◆ REQUIRED WORK
What is needed is an exact copy of the lines in the listing below, from the one with "27, 464, 80]" up to and including the one with "245, 547, 315]", with no other lines.

◆ INFORMATION PROVIDED
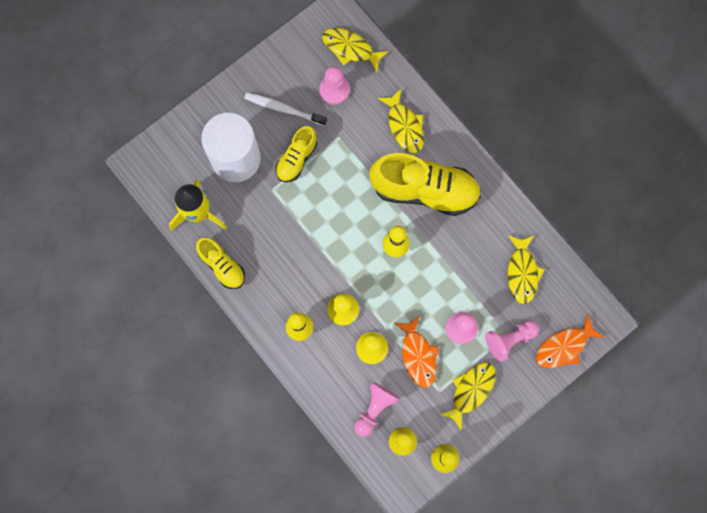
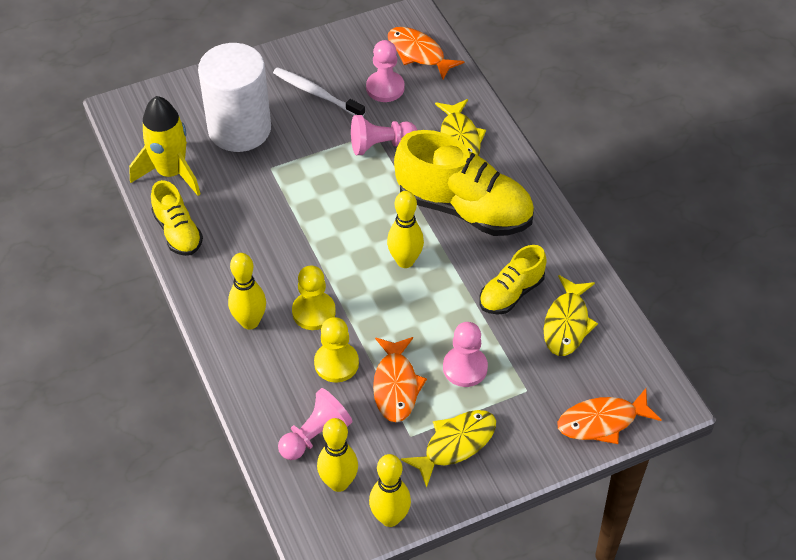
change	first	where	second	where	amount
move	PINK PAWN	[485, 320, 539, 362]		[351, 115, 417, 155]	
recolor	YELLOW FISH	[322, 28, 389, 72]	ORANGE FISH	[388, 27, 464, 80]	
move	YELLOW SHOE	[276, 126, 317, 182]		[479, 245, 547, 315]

...

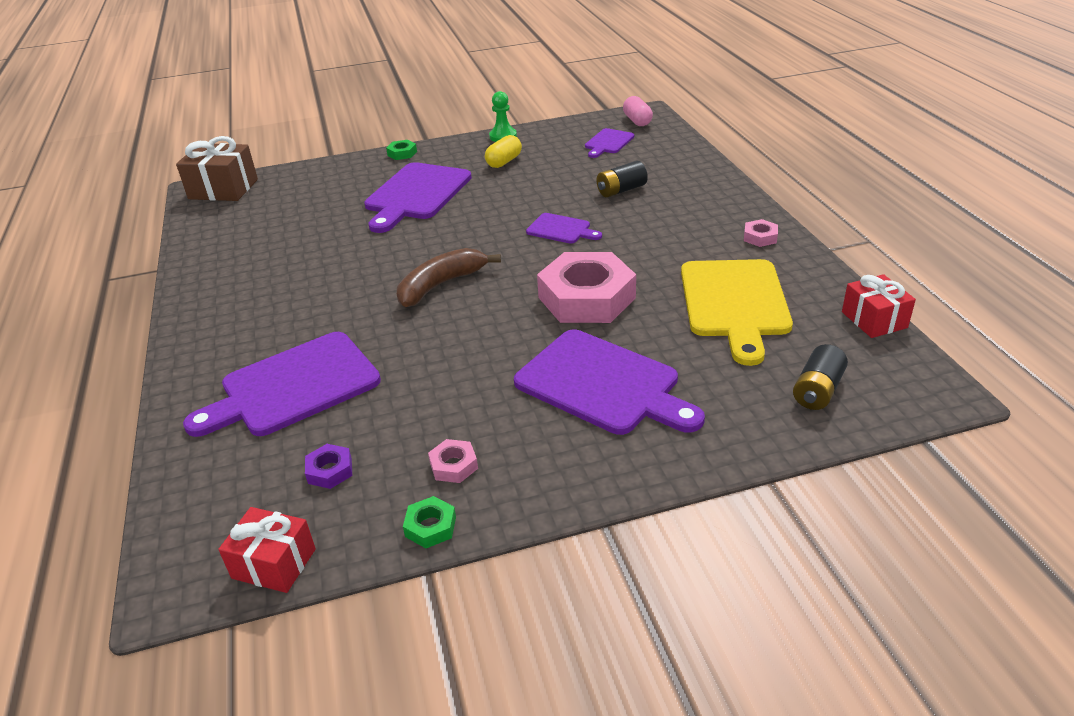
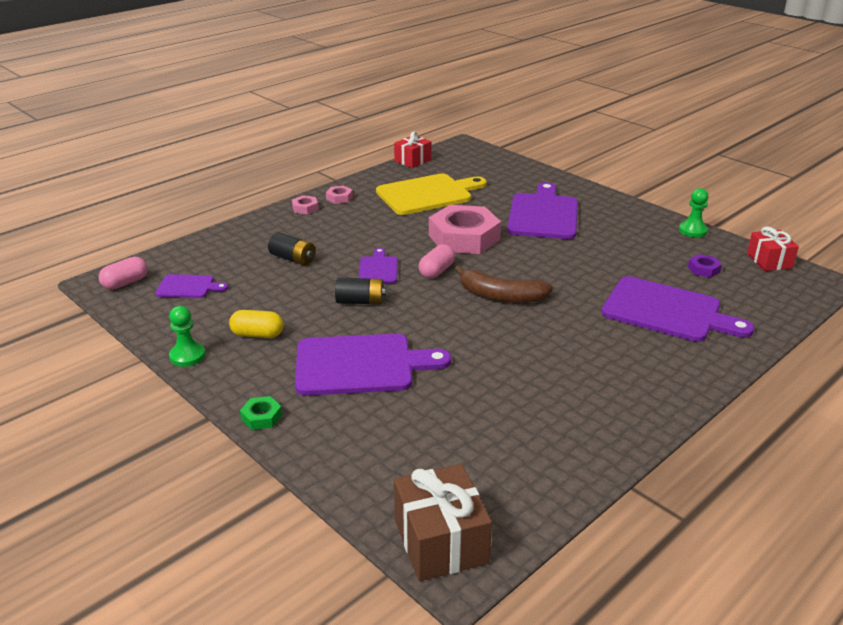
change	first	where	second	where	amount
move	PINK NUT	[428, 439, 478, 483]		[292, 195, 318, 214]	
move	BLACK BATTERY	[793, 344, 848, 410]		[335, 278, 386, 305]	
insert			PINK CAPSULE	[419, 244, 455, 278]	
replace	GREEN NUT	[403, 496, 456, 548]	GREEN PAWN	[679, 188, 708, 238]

◆ SOLUTION TO THIS EXERCISE
recolor	YELLOW FISH	[322, 28, 389, 72]	ORANGE FISH	[388, 27, 464, 80]	
move	YELLOW SHOE	[276, 126, 317, 182]		[479, 245, 547, 315]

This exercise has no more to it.